About this task: Within the listing below, count the lines that include "shifted" and give the count alone.

Source data:
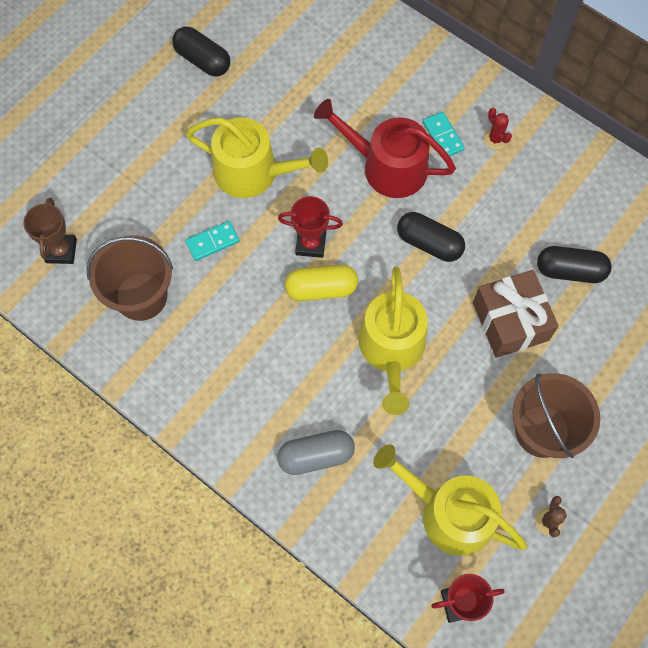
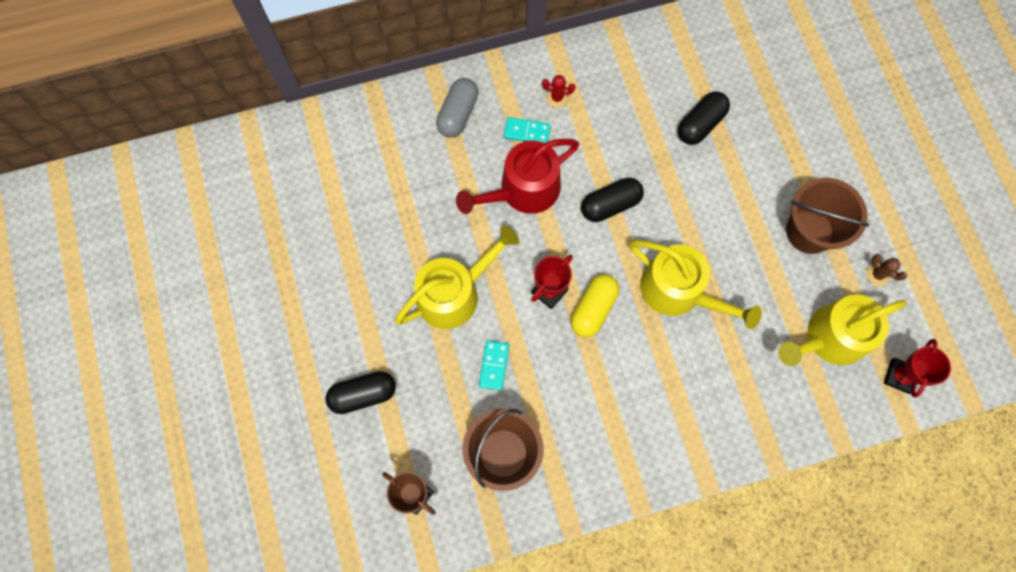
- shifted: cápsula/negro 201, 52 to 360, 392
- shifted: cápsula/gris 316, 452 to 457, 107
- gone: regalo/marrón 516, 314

Expected answer: 2